Check every line of the entries that follow, and copy the ones containing "watering".

▼

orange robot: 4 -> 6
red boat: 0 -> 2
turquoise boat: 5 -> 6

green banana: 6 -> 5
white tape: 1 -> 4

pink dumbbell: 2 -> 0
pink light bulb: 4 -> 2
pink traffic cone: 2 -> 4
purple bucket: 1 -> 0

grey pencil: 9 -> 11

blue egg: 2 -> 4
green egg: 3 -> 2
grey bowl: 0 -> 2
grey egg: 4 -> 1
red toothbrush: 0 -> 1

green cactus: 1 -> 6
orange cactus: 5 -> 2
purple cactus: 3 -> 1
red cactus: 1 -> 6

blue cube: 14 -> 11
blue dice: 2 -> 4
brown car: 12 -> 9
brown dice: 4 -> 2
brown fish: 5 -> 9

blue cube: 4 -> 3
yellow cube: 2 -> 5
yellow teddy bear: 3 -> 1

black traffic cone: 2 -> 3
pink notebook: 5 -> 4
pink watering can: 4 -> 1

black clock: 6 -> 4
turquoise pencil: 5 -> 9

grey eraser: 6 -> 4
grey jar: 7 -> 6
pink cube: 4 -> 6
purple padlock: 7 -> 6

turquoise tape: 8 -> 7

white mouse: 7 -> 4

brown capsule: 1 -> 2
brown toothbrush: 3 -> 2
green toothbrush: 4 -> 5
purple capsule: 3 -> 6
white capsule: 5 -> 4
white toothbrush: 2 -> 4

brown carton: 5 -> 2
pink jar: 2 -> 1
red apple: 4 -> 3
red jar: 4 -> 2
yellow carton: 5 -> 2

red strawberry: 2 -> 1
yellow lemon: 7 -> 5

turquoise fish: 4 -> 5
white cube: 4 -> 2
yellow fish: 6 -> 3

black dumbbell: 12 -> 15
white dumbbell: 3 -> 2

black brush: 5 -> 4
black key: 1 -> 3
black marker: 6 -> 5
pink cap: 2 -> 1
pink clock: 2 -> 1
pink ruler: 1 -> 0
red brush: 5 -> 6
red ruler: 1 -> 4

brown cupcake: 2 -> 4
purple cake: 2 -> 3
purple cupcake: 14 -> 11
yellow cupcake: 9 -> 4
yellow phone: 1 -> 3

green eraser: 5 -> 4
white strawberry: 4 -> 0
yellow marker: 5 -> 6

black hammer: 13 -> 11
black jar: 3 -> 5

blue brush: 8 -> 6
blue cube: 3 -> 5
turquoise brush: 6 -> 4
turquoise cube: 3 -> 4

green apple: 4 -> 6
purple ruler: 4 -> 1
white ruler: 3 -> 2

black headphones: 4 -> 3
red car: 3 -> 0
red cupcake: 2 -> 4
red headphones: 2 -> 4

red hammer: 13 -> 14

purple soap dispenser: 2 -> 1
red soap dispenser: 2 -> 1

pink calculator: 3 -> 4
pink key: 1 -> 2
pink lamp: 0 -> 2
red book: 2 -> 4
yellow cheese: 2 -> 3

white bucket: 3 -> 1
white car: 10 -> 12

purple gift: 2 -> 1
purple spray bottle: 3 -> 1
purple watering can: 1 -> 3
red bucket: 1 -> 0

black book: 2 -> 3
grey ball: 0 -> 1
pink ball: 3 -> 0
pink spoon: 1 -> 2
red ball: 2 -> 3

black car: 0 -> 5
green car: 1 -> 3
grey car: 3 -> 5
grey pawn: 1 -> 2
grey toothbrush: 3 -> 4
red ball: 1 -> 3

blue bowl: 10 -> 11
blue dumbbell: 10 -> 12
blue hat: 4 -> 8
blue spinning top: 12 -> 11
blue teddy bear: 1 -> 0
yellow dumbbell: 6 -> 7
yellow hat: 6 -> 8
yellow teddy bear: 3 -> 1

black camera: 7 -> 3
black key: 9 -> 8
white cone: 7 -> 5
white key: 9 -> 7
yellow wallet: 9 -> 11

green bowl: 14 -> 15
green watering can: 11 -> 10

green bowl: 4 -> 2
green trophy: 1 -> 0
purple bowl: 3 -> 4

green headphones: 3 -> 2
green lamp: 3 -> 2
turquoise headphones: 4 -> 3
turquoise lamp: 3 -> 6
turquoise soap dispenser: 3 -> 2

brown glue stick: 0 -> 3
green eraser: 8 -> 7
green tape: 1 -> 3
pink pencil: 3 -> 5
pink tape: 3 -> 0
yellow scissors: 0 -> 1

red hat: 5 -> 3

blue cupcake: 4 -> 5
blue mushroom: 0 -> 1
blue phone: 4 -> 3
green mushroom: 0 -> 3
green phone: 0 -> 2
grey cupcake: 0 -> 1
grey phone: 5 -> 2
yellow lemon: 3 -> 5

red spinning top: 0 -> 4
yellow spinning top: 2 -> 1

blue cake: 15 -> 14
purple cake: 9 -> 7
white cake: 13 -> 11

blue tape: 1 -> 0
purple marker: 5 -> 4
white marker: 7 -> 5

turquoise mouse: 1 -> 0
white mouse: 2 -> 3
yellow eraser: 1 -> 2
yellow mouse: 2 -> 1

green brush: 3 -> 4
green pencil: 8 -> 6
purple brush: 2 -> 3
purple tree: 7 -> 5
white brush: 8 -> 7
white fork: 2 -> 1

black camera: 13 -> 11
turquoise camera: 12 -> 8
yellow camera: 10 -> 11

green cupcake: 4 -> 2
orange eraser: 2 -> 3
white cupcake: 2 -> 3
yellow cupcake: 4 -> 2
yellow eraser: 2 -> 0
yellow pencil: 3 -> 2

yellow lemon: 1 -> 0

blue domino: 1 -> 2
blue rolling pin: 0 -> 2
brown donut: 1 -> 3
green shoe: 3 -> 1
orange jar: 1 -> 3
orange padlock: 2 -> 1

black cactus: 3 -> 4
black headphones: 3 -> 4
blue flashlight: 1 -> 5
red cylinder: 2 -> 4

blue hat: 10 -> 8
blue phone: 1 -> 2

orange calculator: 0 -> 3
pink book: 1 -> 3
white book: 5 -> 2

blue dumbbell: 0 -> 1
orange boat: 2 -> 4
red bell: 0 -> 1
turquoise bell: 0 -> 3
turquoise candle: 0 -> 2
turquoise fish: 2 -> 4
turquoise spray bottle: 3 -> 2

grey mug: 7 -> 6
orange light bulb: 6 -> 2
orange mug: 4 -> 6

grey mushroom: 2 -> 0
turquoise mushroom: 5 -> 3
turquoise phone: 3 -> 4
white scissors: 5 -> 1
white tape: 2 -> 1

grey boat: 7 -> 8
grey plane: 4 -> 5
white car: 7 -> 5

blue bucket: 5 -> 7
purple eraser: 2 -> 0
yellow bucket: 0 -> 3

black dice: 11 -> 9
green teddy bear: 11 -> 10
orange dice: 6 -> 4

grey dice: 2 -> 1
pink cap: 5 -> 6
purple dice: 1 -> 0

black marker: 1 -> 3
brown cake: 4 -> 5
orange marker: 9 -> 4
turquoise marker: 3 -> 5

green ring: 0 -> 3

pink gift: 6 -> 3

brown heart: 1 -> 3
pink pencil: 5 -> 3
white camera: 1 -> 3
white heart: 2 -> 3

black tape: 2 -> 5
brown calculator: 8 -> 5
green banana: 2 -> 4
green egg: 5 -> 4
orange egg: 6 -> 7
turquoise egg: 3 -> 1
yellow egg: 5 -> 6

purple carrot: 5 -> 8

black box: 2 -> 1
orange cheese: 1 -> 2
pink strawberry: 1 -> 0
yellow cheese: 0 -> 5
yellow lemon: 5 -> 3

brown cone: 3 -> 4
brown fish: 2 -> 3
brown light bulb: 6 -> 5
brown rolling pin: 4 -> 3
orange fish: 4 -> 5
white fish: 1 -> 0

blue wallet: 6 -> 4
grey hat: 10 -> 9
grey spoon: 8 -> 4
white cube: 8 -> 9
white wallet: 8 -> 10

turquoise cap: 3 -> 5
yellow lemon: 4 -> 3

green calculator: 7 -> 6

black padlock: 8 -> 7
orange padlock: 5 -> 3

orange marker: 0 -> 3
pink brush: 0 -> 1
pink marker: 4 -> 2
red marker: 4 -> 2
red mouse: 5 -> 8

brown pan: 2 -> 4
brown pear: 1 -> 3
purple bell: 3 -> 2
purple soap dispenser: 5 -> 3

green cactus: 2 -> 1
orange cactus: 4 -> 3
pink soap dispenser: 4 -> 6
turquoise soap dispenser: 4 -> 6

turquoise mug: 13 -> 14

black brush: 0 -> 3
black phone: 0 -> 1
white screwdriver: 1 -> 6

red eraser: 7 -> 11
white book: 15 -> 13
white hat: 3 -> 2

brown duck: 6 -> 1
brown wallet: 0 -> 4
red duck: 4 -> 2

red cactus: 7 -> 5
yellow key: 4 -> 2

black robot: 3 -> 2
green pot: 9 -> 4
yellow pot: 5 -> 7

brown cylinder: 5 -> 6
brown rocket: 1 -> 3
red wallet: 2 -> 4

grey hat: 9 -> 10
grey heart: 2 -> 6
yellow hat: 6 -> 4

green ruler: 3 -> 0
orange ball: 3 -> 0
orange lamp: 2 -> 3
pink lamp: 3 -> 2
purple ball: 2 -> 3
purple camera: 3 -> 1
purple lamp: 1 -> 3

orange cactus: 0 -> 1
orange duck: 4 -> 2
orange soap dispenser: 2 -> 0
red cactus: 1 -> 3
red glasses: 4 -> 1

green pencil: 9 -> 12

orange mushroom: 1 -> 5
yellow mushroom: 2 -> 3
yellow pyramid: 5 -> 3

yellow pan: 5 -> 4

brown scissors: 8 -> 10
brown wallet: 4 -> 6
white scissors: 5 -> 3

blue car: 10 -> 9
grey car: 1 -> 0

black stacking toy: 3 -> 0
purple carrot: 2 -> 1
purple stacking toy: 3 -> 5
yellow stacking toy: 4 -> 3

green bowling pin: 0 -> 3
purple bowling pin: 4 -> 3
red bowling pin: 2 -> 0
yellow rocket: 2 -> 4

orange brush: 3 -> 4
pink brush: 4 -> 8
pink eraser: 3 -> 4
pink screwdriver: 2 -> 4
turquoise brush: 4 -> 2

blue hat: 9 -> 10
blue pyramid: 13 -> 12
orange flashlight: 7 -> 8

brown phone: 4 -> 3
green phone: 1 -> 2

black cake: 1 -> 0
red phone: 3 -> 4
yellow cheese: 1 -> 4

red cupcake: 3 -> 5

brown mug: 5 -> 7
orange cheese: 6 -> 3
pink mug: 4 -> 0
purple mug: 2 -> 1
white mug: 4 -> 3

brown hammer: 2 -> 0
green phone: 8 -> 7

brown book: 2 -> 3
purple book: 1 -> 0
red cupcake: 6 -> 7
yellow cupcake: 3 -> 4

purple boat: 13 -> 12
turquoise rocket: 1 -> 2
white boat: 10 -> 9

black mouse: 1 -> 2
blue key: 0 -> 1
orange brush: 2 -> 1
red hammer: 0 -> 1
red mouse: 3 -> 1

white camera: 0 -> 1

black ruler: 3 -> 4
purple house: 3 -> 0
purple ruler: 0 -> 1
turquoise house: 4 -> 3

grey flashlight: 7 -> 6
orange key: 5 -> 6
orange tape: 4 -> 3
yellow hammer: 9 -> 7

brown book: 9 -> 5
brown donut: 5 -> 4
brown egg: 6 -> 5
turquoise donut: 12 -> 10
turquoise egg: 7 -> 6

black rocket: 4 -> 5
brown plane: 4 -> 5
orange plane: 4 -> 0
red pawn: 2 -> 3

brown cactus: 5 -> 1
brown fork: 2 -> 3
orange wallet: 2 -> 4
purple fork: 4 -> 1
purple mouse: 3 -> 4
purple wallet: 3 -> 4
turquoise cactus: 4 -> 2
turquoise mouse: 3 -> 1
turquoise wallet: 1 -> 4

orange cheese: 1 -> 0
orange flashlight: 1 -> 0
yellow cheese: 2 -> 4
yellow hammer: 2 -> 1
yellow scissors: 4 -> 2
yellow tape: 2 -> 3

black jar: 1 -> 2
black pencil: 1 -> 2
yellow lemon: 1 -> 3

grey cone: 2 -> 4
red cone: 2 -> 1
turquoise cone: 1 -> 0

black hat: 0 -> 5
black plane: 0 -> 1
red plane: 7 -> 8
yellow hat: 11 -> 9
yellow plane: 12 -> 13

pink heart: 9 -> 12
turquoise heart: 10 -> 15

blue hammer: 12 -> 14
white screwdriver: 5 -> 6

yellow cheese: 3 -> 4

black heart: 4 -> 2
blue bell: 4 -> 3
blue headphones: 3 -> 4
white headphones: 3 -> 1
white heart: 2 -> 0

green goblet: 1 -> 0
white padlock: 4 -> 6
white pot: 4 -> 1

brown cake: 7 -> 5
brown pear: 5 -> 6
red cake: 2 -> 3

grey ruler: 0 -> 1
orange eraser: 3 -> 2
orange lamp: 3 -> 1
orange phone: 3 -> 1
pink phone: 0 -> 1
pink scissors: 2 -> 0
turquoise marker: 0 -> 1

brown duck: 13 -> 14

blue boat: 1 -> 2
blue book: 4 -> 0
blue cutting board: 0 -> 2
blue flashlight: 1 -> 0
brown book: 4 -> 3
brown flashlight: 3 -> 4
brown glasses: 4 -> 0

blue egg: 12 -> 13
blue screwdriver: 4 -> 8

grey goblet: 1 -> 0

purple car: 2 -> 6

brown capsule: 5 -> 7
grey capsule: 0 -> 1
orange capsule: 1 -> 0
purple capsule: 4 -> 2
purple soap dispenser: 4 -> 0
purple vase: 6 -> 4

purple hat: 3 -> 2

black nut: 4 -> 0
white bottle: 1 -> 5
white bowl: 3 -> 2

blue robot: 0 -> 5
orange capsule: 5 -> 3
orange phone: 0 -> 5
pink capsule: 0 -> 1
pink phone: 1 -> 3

▲

Result of this exercise:
pink watering can: 4 -> 1
purple watering can: 1 -> 3
green watering can: 11 -> 10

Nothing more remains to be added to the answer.